[Version difference data]
******

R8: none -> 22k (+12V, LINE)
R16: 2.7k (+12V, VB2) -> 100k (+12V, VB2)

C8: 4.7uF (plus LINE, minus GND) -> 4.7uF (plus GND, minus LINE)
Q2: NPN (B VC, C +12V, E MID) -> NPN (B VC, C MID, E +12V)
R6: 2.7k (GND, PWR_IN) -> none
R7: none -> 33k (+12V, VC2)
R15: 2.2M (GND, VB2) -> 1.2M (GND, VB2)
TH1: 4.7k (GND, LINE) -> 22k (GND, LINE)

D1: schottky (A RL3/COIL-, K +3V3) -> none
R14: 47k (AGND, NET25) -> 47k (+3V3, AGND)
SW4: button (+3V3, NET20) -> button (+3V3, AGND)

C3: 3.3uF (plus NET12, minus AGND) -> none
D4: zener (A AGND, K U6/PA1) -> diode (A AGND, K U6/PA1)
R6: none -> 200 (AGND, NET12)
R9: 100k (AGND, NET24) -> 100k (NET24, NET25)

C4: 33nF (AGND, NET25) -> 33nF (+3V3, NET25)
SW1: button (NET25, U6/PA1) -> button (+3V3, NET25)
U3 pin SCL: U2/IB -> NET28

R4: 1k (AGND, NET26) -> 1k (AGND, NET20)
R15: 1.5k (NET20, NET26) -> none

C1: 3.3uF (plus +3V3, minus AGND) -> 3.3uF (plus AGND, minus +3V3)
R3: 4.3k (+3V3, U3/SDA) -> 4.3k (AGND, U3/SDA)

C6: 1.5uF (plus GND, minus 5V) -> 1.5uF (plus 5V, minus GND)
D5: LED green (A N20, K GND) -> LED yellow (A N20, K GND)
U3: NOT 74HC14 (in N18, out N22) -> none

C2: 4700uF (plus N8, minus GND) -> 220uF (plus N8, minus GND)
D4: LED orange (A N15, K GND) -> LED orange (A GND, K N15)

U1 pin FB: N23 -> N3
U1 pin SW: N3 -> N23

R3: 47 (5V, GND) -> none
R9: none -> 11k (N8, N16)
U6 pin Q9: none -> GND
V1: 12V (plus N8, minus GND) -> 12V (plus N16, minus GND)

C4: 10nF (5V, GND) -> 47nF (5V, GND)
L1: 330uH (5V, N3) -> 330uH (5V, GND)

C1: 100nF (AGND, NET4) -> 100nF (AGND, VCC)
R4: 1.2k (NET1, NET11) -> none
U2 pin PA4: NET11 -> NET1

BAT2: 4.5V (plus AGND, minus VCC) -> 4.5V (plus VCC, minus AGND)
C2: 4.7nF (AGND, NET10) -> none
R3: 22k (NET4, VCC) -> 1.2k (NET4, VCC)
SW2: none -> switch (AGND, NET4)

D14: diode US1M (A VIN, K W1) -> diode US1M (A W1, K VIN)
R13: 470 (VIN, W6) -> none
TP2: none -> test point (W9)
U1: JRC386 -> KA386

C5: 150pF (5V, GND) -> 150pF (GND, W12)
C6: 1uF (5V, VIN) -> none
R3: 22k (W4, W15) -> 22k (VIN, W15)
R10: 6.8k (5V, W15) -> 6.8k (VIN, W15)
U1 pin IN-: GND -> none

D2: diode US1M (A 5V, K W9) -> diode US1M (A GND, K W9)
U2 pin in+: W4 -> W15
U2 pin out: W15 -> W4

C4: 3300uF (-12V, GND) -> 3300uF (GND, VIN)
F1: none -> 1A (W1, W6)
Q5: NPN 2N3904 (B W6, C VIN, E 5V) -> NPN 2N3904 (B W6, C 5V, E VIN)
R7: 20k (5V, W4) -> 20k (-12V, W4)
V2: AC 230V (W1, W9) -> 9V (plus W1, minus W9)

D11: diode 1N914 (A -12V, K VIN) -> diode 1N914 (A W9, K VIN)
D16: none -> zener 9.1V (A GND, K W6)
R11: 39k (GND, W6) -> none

******

INSTRUCTIONS FOR THE TASK — Beginning at the line that holds "U1 pin IN-: GND -> none", write out word for word each line through the end of the records.

ANSWER TO THIS EXERCISE —
U1 pin IN-: GND -> none

D2: diode US1M (A 5V, K W9) -> diode US1M (A GND, K W9)
U2 pin in+: W4 -> W15
U2 pin out: W15 -> W4

C4: 3300uF (-12V, GND) -> 3300uF (GND, VIN)
F1: none -> 1A (W1, W6)
Q5: NPN 2N3904 (B W6, C VIN, E 5V) -> NPN 2N3904 (B W6, C 5V, E VIN)
R7: 20k (5V, W4) -> 20k (-12V, W4)
V2: AC 230V (W1, W9) -> 9V (plus W1, minus W9)

D11: diode 1N914 (A -12V, K VIN) -> diode 1N914 (A W9, K VIN)
D16: none -> zener 9.1V (A GND, K W6)
R11: 39k (GND, W6) -> none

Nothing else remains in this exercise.